TASK GOAL. From the entries below, return only the lines starting at the one that contains "pink brick B7:C7" and ending at the one that contains "pink slope L5:L7", exactly as they stand.

DATA TO USE.
******************************

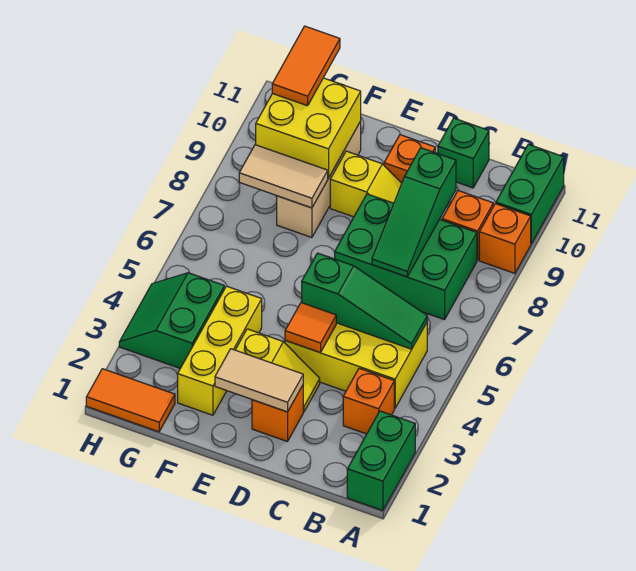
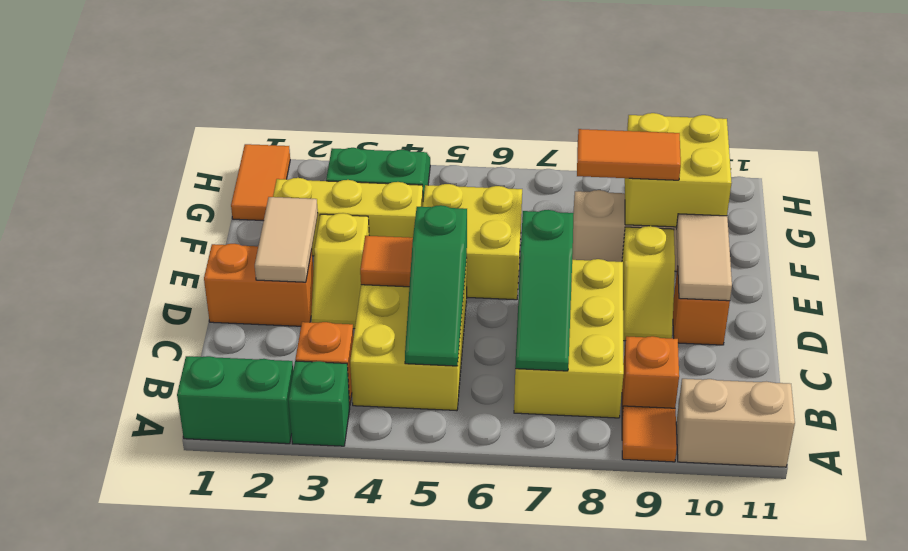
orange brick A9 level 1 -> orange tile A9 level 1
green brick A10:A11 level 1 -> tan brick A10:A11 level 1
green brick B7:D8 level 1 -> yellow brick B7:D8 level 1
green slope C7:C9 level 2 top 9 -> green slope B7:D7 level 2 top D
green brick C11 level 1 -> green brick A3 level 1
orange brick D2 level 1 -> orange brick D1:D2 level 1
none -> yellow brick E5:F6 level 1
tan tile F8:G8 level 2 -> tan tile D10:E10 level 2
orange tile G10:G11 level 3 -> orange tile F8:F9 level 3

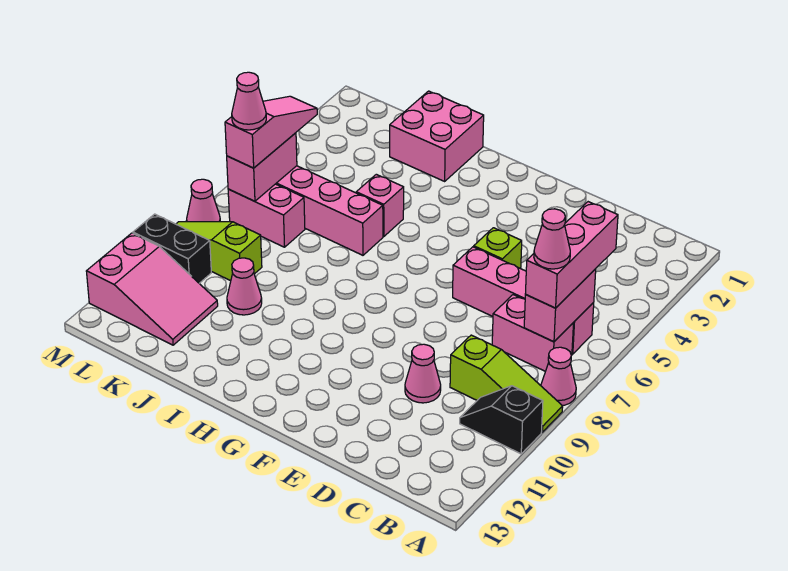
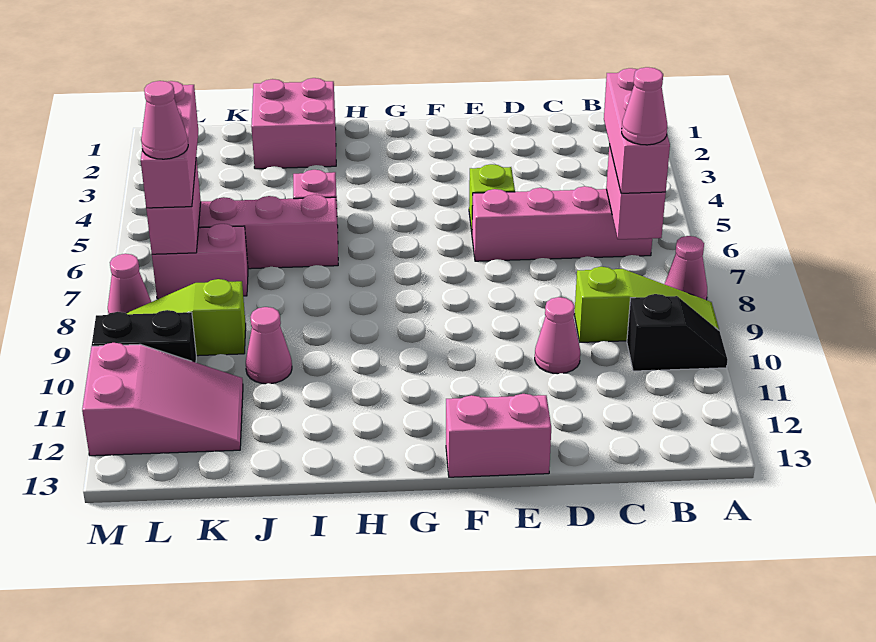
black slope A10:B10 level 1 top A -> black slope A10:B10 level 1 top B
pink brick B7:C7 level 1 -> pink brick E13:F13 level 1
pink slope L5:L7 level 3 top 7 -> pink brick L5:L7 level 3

******************************

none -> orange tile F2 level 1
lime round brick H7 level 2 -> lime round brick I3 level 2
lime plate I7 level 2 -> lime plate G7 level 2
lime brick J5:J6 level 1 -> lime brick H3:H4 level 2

******************************

SOLUTION TO THIS PROBLEM.
pink brick B7:C7 level 1 -> pink brick E13:F13 level 1
pink slope L5:L7 level 3 top 7 -> pink brick L5:L7 level 3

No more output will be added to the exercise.